** Problem to solve **
Scan the listing below and copy each line holding the word "rosa".

** Data for processing **
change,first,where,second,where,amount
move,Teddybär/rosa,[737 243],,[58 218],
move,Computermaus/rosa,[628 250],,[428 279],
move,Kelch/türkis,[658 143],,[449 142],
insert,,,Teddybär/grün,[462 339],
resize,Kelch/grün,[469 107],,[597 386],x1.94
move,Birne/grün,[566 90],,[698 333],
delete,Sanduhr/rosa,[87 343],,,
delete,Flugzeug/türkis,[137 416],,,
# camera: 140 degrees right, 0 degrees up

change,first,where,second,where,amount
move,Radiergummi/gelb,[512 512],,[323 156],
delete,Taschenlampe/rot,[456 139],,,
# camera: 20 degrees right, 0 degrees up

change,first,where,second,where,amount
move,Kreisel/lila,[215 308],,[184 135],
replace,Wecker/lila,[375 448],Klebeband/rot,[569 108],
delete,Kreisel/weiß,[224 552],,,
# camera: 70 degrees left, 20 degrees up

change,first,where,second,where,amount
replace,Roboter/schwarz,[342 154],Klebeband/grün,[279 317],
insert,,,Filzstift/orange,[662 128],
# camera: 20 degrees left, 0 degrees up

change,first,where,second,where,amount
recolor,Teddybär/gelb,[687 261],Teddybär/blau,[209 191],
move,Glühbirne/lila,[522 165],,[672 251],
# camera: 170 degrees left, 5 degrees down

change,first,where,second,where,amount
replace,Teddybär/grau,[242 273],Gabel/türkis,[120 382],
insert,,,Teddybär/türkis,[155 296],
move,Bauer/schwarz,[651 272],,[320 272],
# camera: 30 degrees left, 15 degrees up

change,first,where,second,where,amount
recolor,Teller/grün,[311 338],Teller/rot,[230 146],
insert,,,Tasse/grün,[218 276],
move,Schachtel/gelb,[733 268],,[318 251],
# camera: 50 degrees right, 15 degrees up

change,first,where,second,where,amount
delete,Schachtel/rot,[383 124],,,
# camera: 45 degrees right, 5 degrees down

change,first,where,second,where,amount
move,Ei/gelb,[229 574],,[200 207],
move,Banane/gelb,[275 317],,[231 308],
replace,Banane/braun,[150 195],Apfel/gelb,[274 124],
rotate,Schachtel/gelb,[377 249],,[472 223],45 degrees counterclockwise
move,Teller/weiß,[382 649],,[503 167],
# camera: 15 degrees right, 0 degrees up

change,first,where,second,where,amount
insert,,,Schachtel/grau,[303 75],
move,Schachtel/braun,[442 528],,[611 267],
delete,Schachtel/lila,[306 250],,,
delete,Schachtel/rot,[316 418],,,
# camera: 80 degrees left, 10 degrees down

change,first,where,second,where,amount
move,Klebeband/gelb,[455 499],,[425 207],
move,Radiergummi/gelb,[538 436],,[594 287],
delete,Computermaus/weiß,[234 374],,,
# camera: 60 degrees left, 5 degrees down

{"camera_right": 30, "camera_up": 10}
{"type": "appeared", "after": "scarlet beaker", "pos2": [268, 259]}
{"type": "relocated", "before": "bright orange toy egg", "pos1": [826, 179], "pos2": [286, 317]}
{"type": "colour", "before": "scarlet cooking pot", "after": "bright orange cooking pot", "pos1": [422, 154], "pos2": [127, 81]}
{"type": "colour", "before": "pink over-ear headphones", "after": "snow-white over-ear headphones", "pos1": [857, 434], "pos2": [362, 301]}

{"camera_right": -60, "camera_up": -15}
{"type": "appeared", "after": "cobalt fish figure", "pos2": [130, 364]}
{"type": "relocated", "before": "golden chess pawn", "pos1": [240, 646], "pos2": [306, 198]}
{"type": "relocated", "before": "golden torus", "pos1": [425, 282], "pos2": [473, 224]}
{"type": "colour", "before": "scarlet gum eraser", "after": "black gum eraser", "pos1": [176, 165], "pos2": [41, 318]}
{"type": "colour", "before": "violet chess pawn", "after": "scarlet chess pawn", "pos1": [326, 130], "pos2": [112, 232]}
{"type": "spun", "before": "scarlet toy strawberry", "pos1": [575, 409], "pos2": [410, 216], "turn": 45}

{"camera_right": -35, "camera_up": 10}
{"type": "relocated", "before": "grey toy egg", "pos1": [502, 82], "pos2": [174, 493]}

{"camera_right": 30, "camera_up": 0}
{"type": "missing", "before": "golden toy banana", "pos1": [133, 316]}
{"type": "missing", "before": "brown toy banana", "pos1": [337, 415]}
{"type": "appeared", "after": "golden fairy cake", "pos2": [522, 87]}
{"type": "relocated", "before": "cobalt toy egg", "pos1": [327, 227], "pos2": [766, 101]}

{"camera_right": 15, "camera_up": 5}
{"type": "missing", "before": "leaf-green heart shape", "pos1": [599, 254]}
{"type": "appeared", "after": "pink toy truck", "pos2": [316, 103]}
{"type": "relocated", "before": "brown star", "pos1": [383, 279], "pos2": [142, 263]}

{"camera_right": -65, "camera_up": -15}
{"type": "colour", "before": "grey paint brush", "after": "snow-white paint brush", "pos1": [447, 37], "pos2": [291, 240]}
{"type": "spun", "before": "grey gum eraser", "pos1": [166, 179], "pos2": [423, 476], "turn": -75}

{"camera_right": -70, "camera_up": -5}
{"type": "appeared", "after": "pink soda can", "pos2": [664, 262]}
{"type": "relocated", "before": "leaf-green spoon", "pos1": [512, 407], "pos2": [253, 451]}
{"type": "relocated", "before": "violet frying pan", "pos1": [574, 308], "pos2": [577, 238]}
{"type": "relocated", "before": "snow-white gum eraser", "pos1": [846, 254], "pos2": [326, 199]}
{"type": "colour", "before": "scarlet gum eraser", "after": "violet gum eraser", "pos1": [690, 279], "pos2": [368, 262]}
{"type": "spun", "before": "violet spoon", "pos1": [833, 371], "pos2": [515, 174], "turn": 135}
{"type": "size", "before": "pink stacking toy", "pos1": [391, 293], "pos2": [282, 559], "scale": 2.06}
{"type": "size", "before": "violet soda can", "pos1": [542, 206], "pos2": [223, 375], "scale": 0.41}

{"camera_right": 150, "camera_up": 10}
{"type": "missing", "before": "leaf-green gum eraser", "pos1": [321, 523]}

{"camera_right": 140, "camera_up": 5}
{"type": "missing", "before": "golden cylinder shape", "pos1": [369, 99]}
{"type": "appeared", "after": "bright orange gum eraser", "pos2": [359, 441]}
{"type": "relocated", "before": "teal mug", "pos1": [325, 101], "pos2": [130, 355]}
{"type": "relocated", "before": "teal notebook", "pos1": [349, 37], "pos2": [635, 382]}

** Task response **
move,Teddybär/rosa,[737 243],,[58 218],
move,Computermaus/rosa,[628 250],,[428 279],
delete,Sanduhr/rosa,[87 343],,,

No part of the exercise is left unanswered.